Task to carry out: Among the records, how many lines contain "none"? Only the number is needed.

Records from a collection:

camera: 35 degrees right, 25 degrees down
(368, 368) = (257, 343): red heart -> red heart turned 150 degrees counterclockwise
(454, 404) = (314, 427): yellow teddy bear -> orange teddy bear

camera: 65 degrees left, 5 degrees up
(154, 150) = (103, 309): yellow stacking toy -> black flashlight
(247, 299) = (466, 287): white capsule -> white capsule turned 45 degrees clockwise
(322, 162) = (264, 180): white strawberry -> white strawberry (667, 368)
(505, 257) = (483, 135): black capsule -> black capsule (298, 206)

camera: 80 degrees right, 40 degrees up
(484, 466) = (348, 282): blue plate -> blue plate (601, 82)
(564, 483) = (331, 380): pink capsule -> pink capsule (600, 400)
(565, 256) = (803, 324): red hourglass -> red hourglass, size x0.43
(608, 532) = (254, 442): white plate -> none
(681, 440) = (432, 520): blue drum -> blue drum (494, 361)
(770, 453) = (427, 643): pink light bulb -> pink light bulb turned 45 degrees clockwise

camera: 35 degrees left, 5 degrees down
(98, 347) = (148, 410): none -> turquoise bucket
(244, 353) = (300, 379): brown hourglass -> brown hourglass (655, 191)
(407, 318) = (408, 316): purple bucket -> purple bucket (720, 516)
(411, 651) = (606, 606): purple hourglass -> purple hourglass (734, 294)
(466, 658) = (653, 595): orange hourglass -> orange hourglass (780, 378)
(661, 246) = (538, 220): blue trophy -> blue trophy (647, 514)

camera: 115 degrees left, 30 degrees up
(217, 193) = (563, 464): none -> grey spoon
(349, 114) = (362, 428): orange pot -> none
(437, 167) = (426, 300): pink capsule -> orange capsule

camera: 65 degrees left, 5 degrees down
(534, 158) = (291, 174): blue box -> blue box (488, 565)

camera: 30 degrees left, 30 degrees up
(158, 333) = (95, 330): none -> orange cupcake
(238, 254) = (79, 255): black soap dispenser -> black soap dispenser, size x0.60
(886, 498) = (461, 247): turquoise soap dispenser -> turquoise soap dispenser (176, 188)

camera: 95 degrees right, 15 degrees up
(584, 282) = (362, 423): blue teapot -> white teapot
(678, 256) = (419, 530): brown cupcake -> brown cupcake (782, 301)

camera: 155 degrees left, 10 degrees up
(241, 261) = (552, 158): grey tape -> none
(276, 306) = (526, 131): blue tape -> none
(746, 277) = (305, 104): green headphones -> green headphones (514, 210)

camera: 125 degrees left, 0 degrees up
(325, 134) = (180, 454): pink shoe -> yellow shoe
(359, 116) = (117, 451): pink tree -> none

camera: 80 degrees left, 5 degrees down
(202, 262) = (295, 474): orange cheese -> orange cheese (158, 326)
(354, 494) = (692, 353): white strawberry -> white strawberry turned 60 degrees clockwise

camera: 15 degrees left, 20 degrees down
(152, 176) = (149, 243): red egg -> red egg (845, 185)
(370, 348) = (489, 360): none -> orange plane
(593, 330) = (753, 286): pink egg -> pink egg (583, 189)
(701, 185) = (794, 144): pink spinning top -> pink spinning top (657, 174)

Result for this task: 9